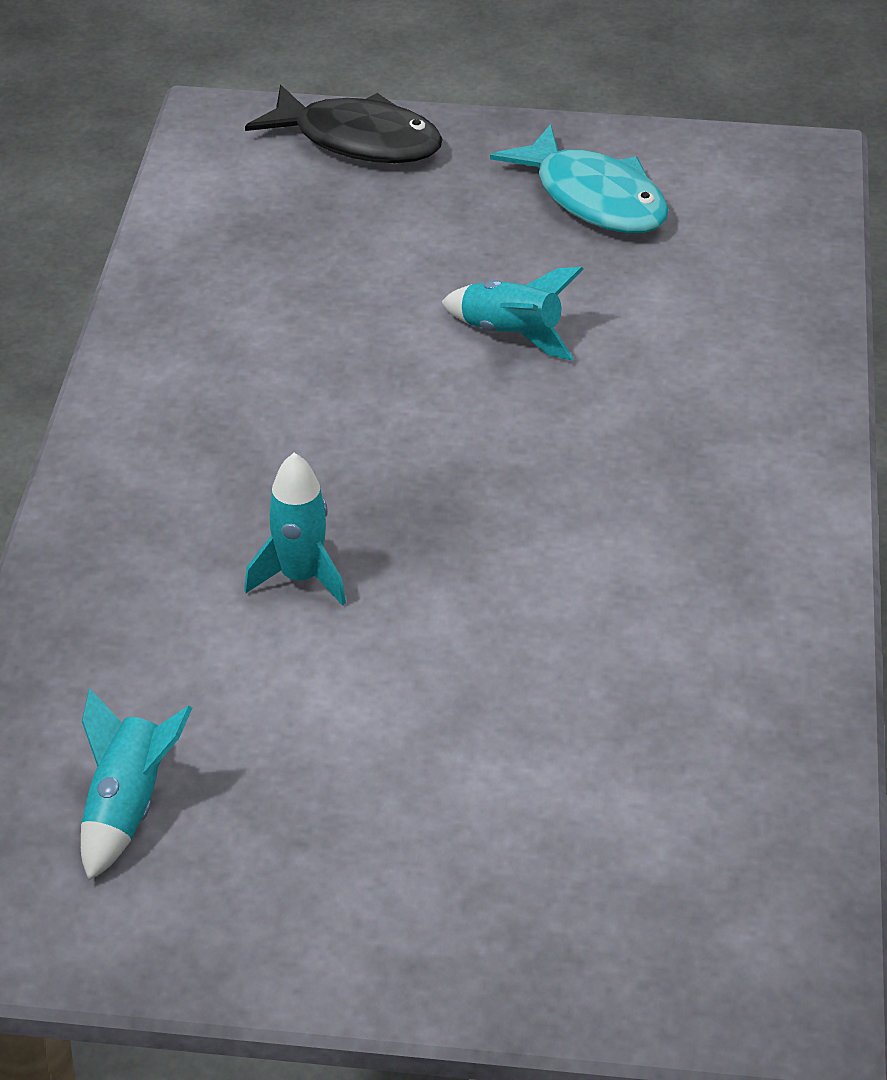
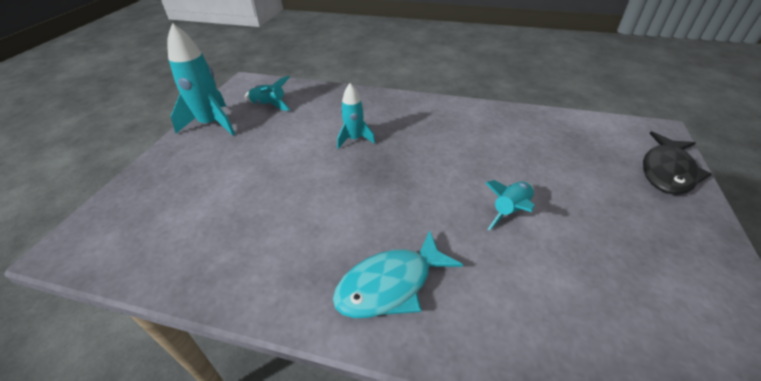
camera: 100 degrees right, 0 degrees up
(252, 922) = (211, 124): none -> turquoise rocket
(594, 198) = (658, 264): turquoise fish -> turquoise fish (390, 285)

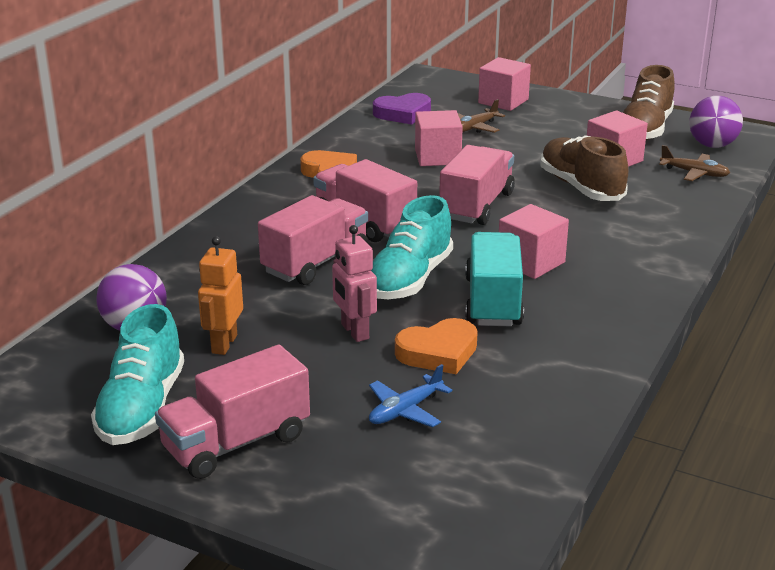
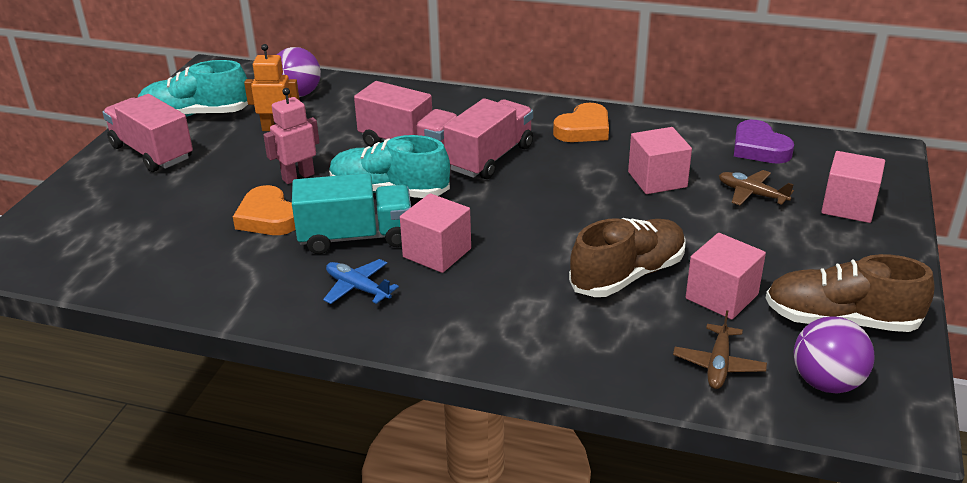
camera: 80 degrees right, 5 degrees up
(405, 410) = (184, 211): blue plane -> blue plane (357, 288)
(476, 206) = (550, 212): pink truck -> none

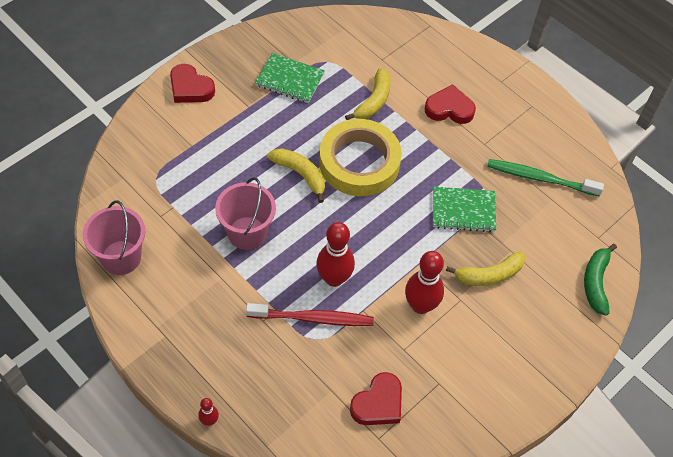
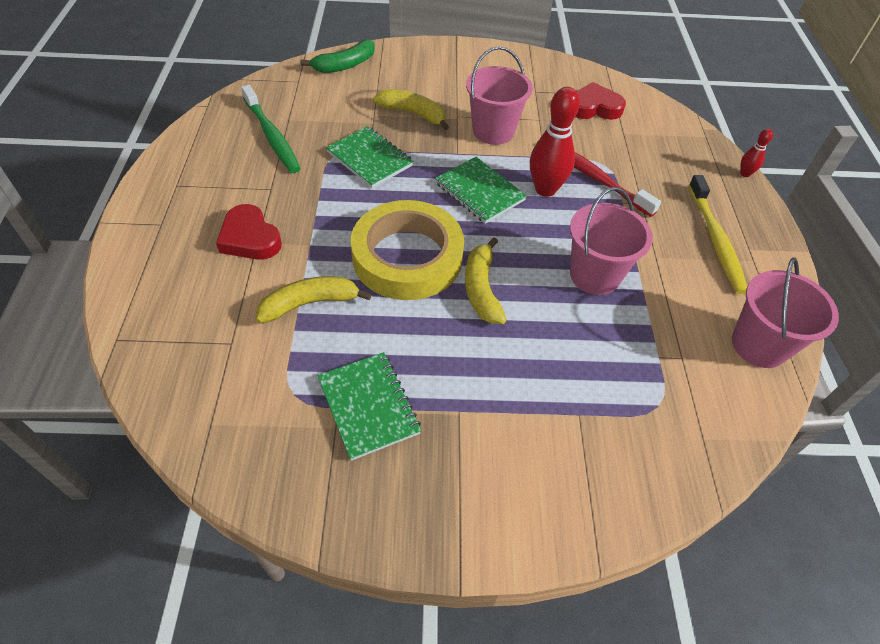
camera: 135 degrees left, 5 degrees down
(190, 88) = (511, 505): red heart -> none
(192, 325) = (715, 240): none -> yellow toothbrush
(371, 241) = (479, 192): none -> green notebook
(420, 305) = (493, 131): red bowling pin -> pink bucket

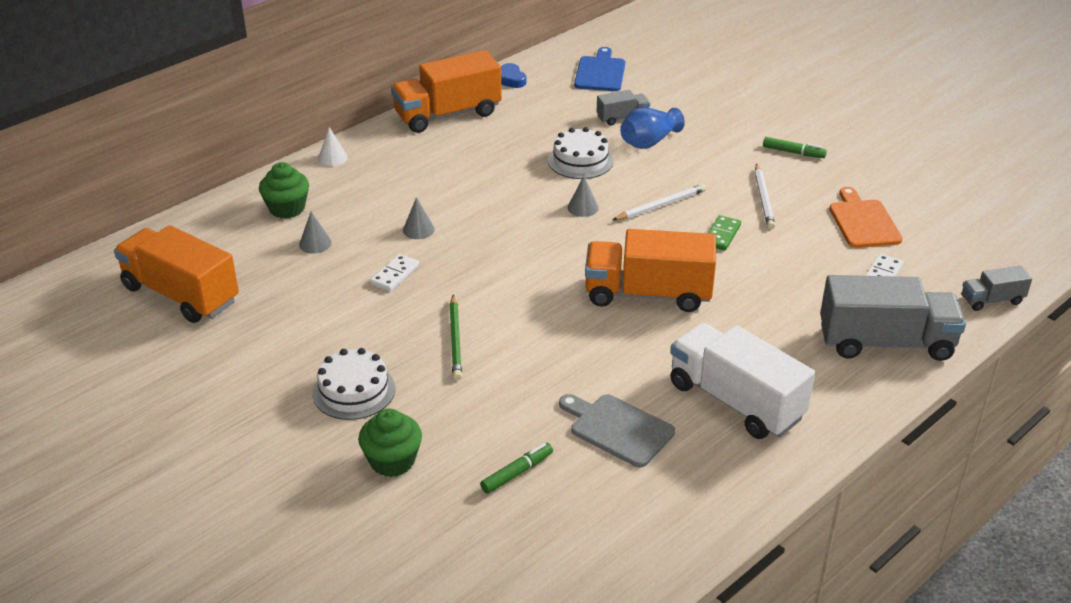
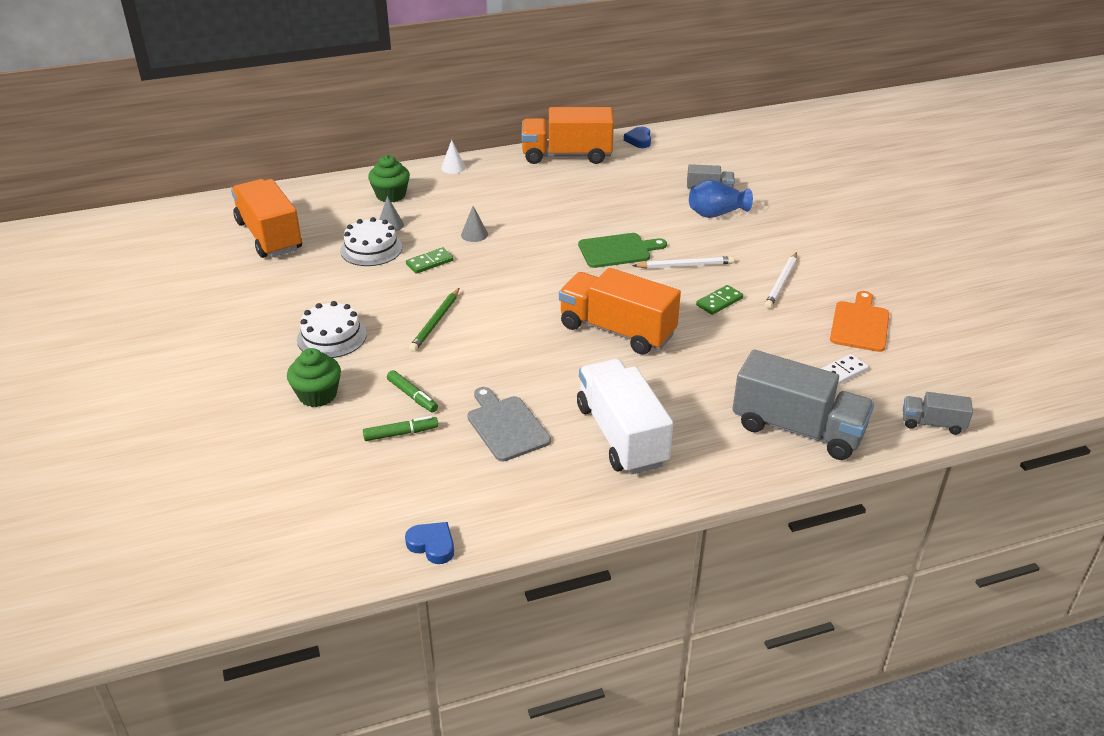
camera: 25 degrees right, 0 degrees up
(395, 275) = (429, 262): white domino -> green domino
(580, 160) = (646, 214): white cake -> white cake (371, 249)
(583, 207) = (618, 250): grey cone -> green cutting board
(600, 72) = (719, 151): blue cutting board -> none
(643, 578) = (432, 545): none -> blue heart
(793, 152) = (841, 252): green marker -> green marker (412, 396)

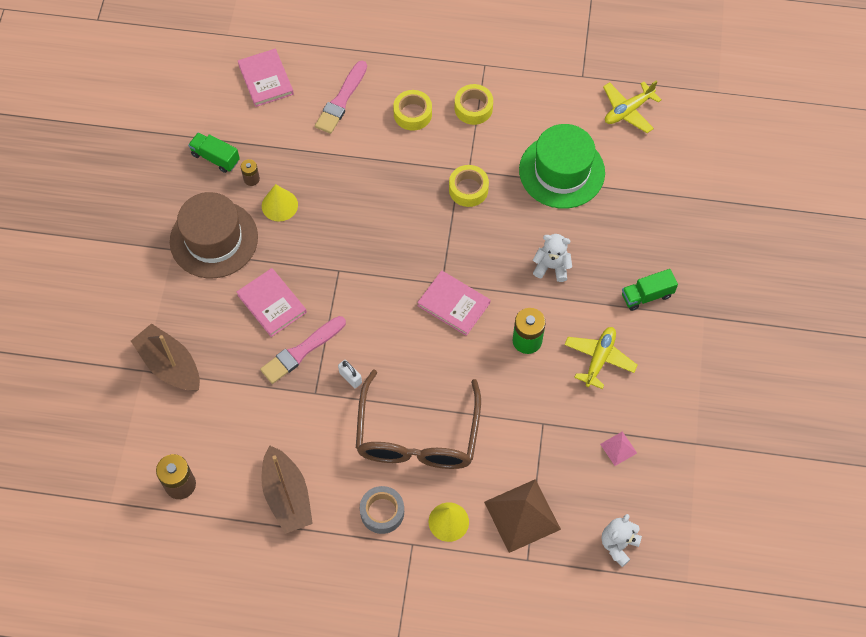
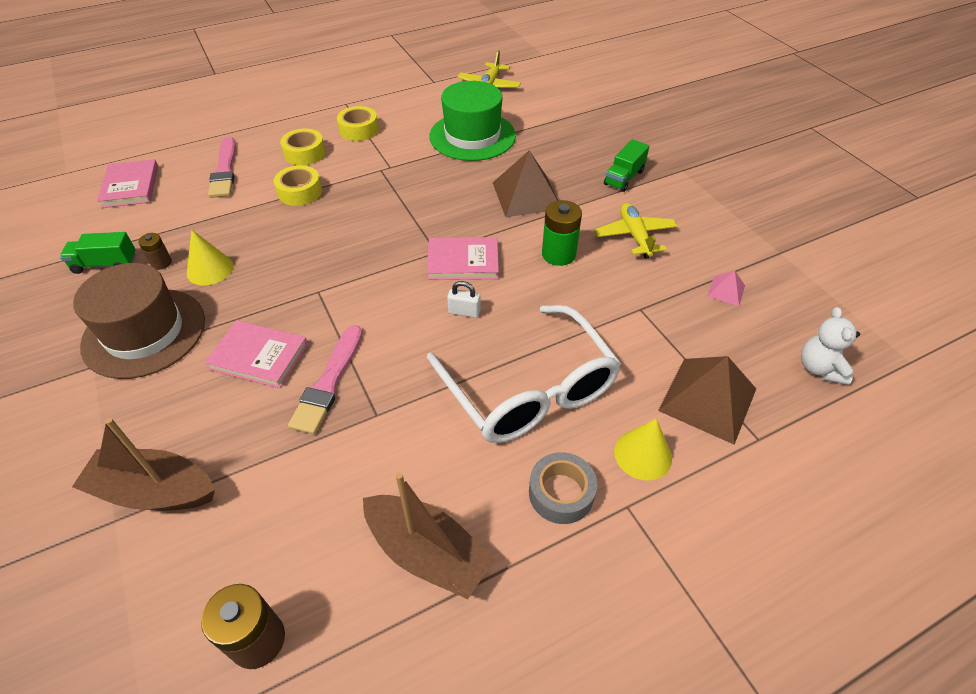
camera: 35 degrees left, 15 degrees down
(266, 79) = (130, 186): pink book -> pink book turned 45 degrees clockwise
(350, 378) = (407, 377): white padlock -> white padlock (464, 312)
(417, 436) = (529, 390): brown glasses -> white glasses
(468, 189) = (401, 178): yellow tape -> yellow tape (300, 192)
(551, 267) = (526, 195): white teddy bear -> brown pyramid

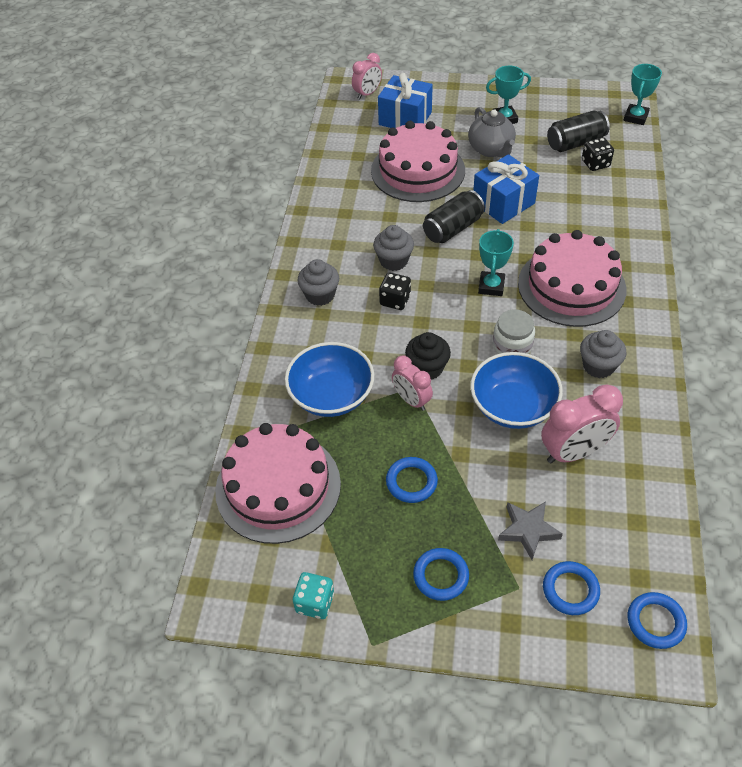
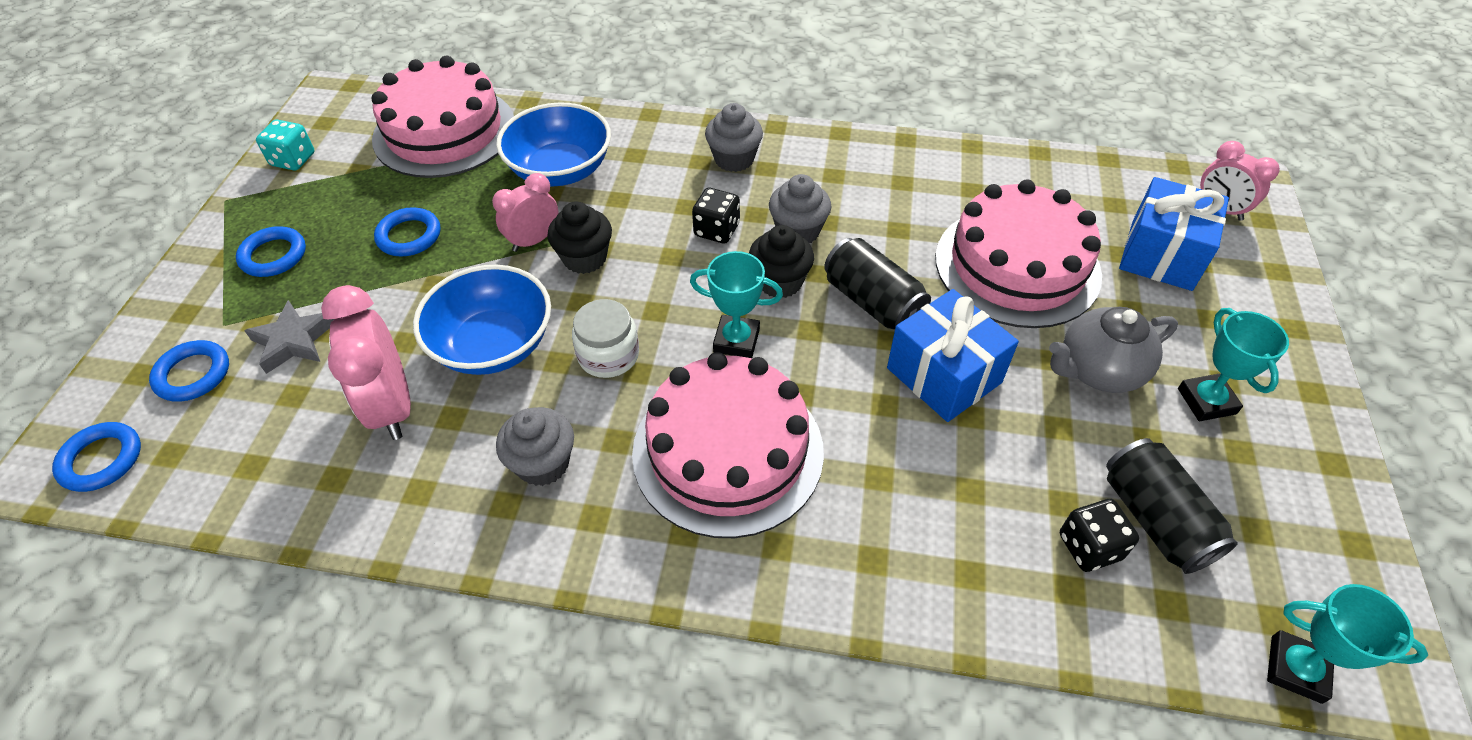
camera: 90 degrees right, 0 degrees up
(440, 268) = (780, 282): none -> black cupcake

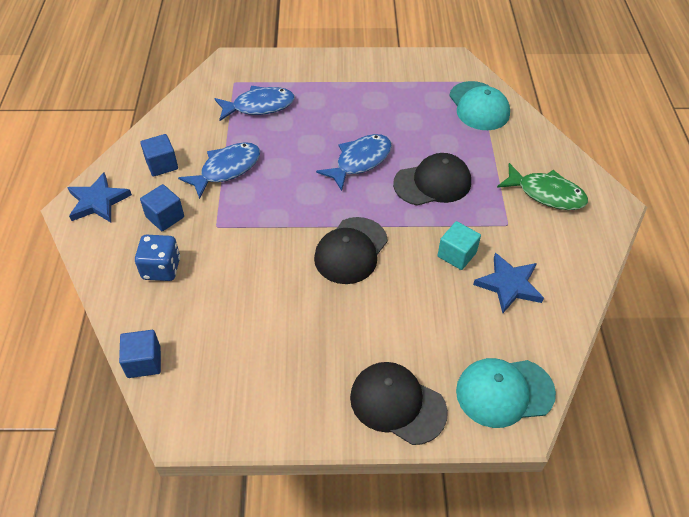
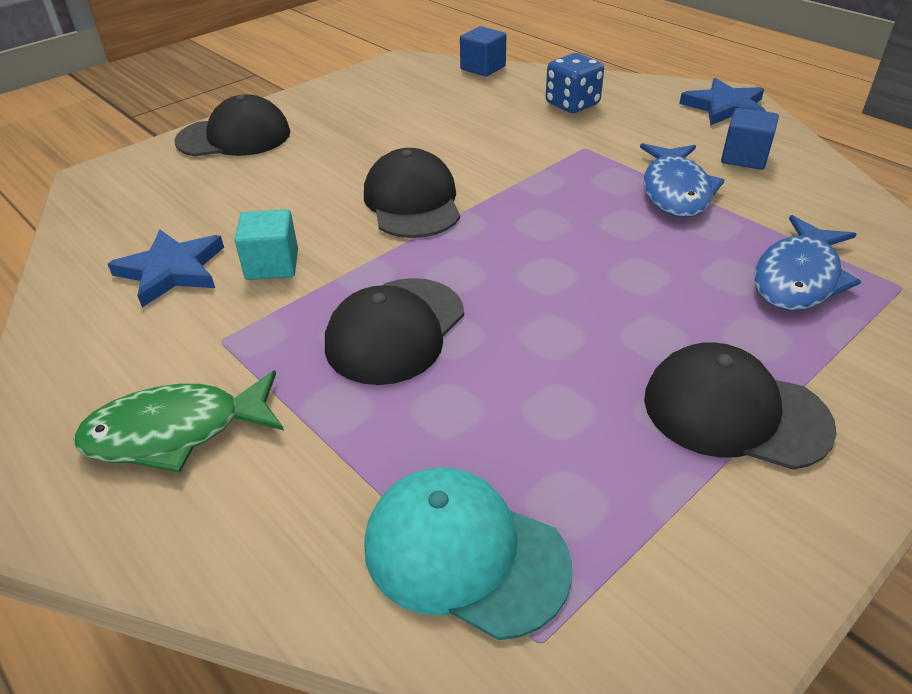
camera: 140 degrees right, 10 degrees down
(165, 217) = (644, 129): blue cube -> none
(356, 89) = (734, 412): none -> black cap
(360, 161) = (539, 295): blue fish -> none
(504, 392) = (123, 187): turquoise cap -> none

- Your instructions
Would you print, exactly as they appear, the lines from the line with "camera: 90 degrees right, 0 degrees up" through the end of the entries above, leaving out the pictures?

- Solution to this problem
camera: 90 degrees right, 0 degrees up
(440, 268) = (780, 282): none -> black cupcake

camera: 140 degrees right, 10 degrees down
(165, 217) = (644, 129): blue cube -> none
(356, 89) = (734, 412): none -> black cap
(360, 161) = (539, 295): blue fish -> none
(504, 392) = (123, 187): turquoise cap -> none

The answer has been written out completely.